*** Begin section ***
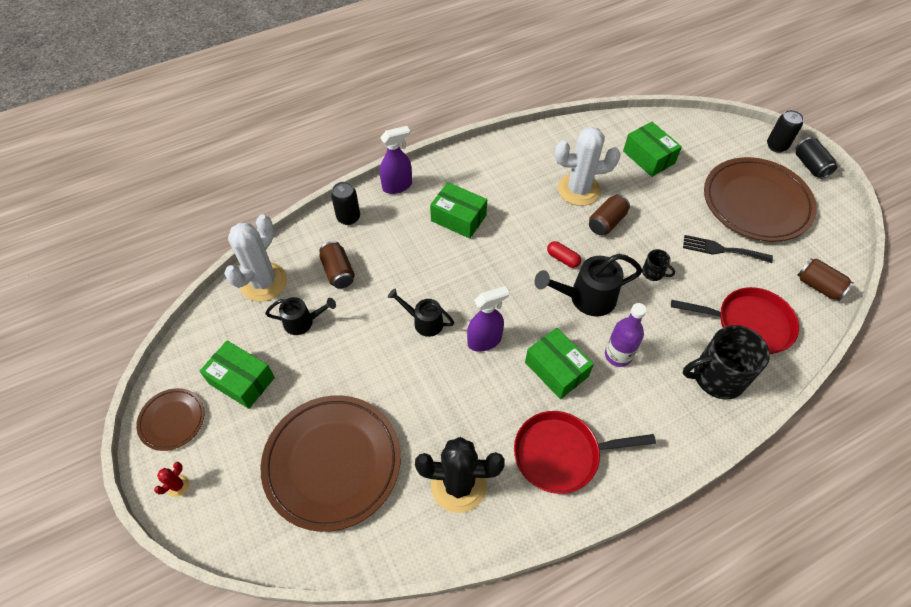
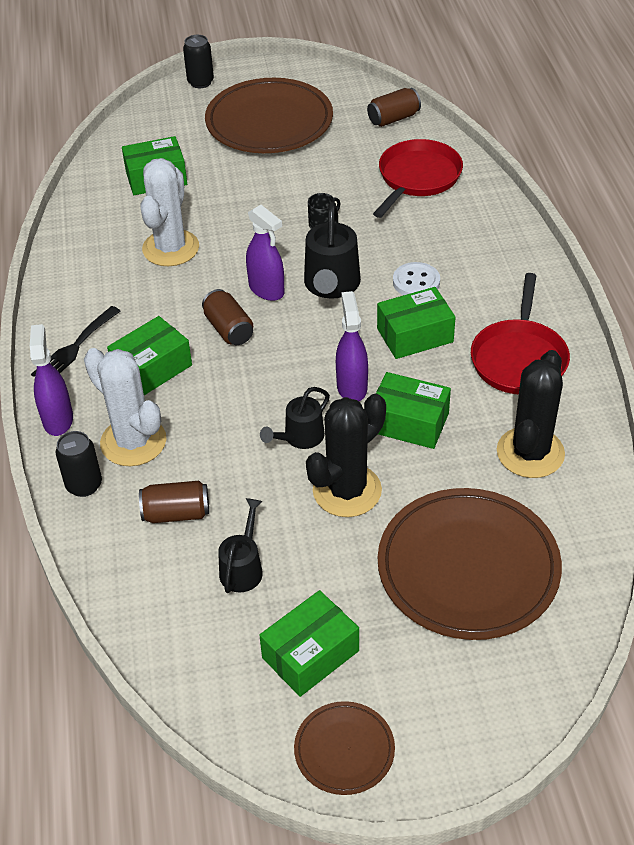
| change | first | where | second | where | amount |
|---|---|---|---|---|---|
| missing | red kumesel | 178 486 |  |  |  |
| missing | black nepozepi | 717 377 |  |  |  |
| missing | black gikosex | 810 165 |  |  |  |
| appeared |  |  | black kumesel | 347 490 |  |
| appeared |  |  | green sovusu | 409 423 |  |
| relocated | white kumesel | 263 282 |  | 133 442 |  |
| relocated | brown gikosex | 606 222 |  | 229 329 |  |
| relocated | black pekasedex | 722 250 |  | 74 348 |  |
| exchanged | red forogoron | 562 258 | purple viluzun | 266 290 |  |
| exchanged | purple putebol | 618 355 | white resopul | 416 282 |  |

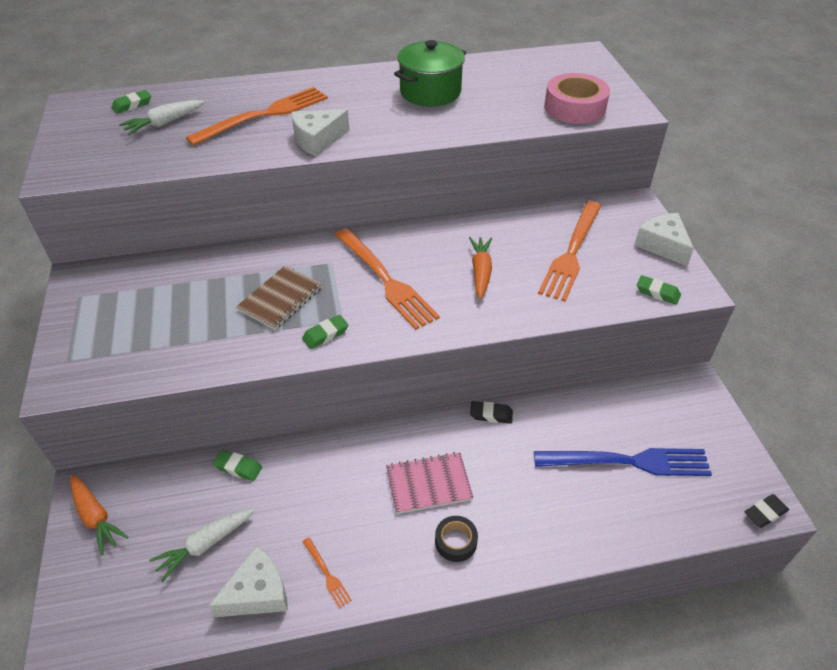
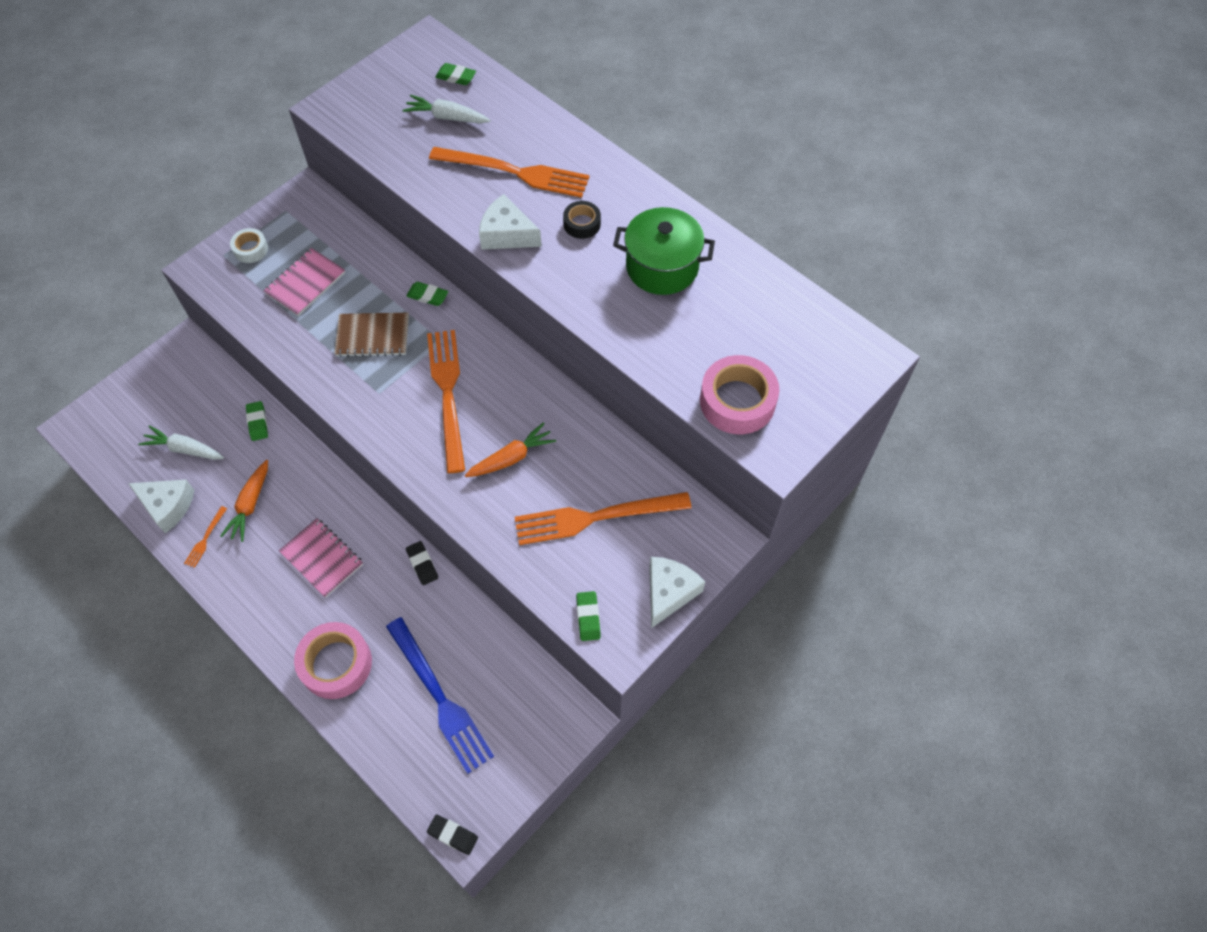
| change | first | where | second | where | amount |
|---|---|---|---|---|---|
| appeared |  |  | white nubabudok | 251 249 |  |
| appeared |  |  | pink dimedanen | 305 283 |  |
| appeared |  |  | pink nubabudok | 336 664 |  |
| relocated | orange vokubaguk | 95 517 |  | 250 504 |  |
| relocated | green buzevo | 325 334 |  | 427 296 |  |
| relocated | black nubabudok | 456 542 |  | 582 224 |  |
| spun | orange pekasedex | 386 280 |  | 448 393 | 150 degrees clockwise |

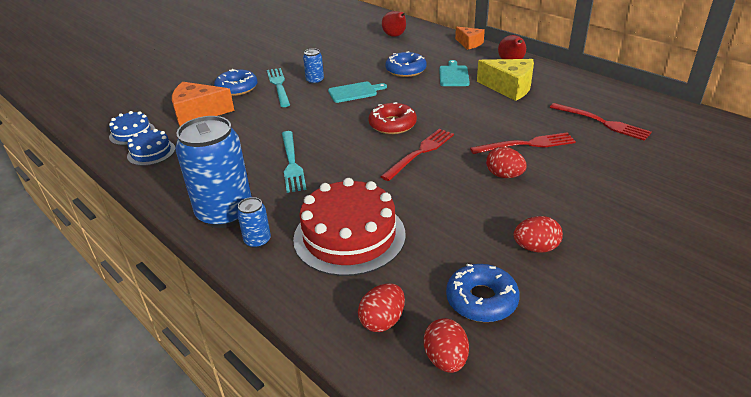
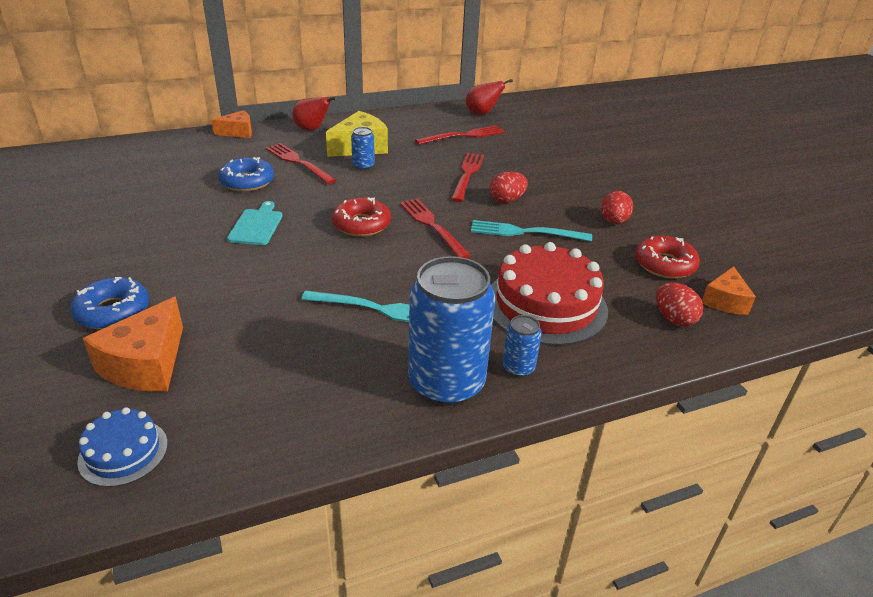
| change | first | where | second | where | amount |
|---|---|---|---|---|---|
| missing | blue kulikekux | 151 152 |  |  |  |
| relocated | turquoise pekasedex | 278 85 |  | 524 232 |  |
| relocated | blue gikosex | 315 81 |  | 363 166 |  |
| relocated | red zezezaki | 395 36 |  | 482 113 |  |
| exchanged | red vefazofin | 445 359 | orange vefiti | 725 301 |  |
| exchanged | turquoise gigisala | 453 75 | red pekasedex | 297 162 |  |
| colour | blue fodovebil | 481 300 | red fodovebil | 664 264 |  |

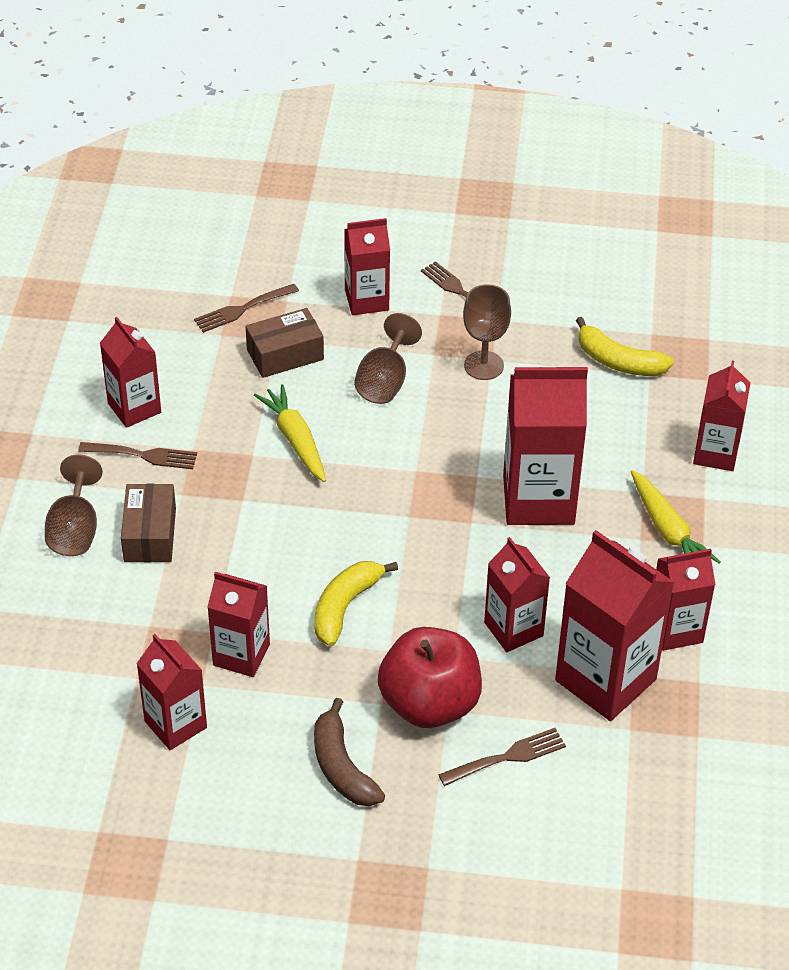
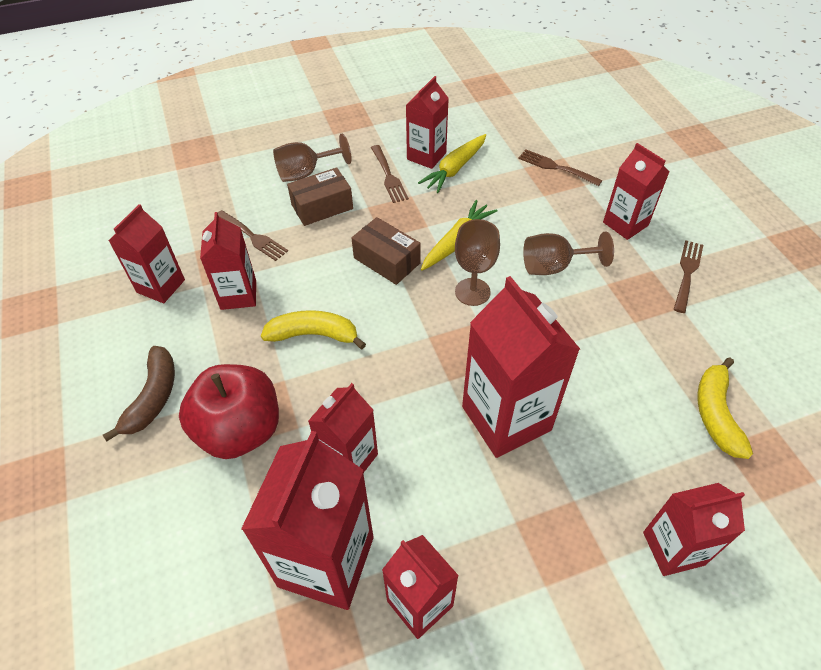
| change | first | where | second | where | amount |
|---|---|---|---|---|---|
| relocated | brown sovusu | 285 354 |  | 386 260 |  |
| relocated | brown pekasedex | 507 757 |  | 253 237 |  |
| relocated | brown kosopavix | 483 365 |  | 472 292 |  |
| relocated | yellow vokubaguk | 668 530 |  | 455 169 |  |
| spun | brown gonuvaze | 342 767 |  | 153 397 | 150 degrees clockwise |

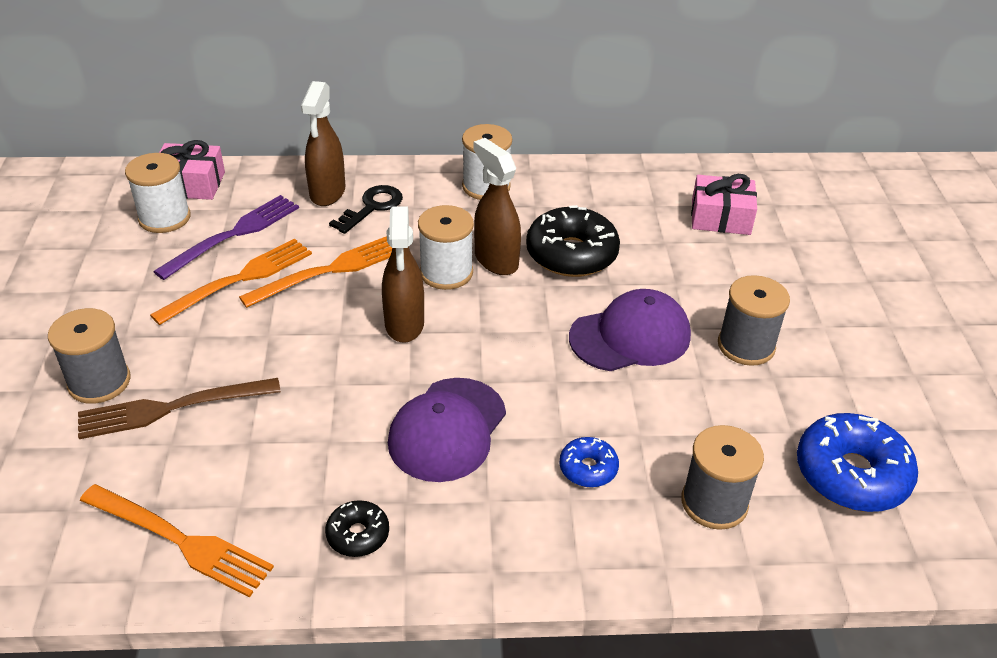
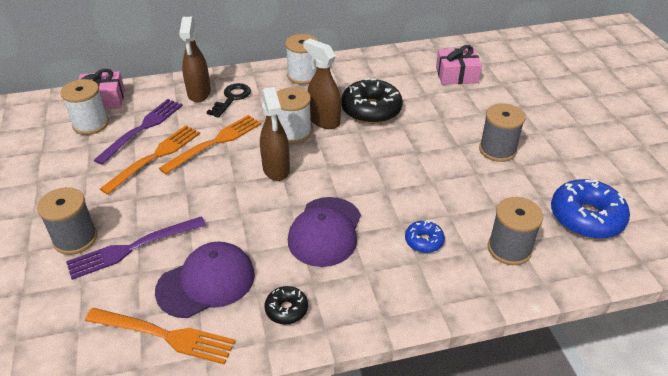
| change | first | where | second | where | amount |
|---|---|---|---|---|---|
| relocated | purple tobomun | 630 336 |  | 206 282 |  |
| colour | brown pekasedex | 171 408 | purple pekasedex | 132 248 |  |

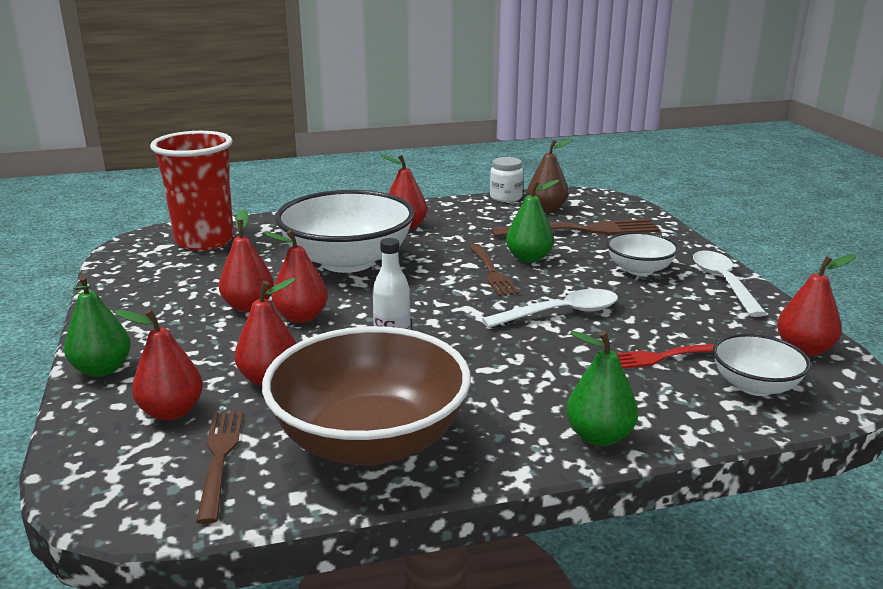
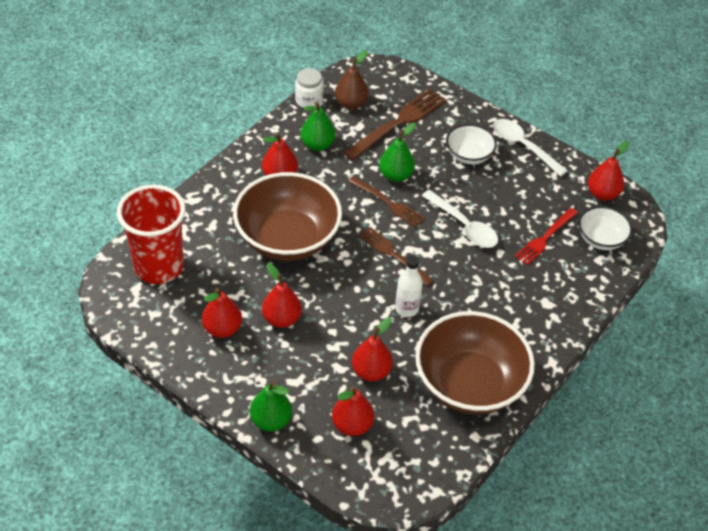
| change | first | where | second | where | amount |
|---|---|---|---|---|---|
| relocated | brown pekasedex | 219 458 |  | 393 255 |  |
| relocated | red zezezaki | 301 317 |  | 222 329 |  |
| relocated | green zezezaki | 599 436 |  | 317 145 |  |
| colour | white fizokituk | 347 261 | brown fizokituk | 287 238 |  |
| spun | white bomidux | 560 313 |  | 464 226 | 105 degrees clockwise |

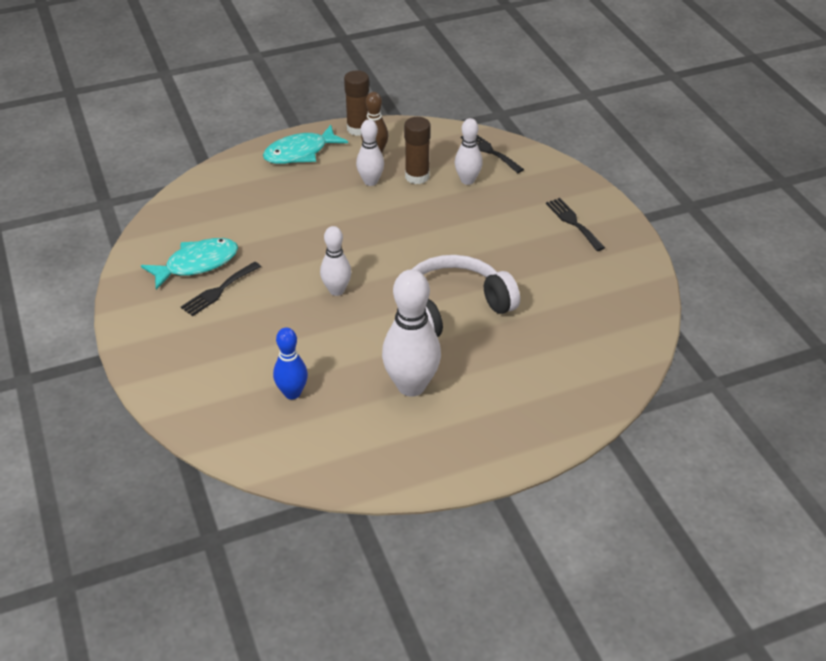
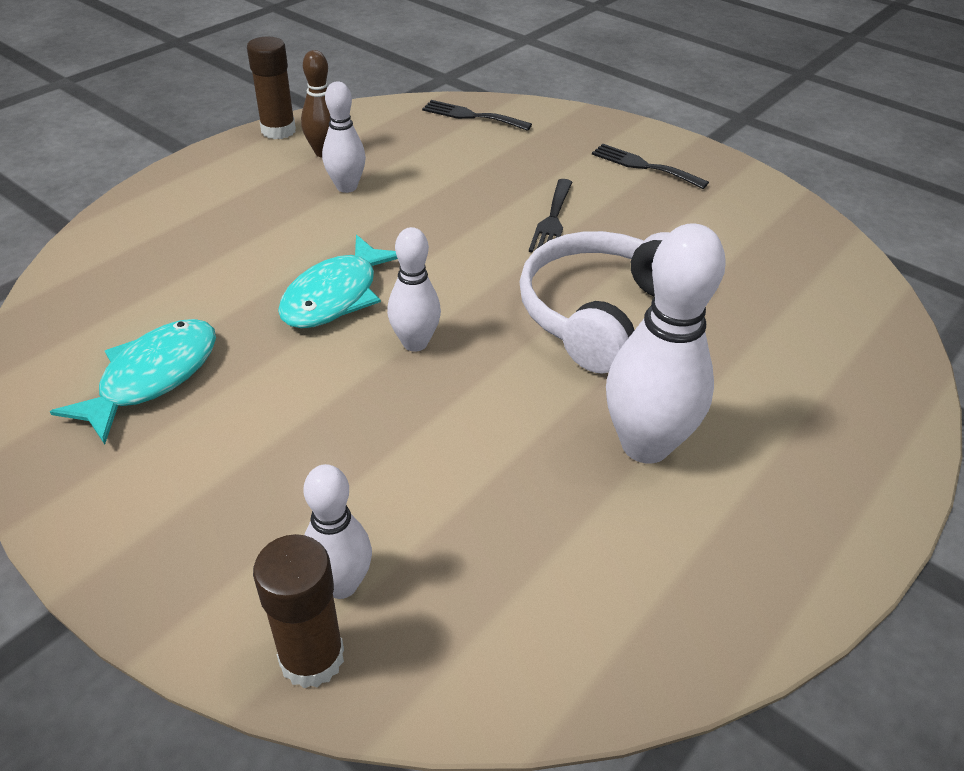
| change | first | where | second | where | amount |
|---|---|---|---|---|---|
| missing | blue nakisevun | 292 393 |  |  |  |
| relocated | black pekasedex | 218 291 |  | 552 220 |  |
| relocated | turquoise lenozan | 300 153 |  | 336 296 |  |
| relocated | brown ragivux | 417 177 |  | 312 658 |  |
| relocated | white nakisevun | 467 180 |  | 341 584 |  |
*** End section ***
Task to complete ->
Nothing but an exact copy is asked for: the lines from the start of the records through the line with "red forogoron |", both ends included, minus any pictures.

Answer to this task ->
| change | first | where | second | where | amount |
|---|---|---|---|---|---|
| missing | red kumesel | 178 486 |  |  |  |
| missing | black nepozepi | 717 377 |  |  |  |
| missing | black gikosex | 810 165 |  |  |  |
| appeared |  |  | black kumesel | 347 490 |  |
| appeared |  |  | green sovusu | 409 423 |  |
| relocated | white kumesel | 263 282 |  | 133 442 |  |
| relocated | brown gikosex | 606 222 |  | 229 329 |  |
| relocated | black pekasedex | 722 250 |  | 74 348 |  |
| exchanged | red forogoron | 562 258 | purple viluzun | 266 290 |  |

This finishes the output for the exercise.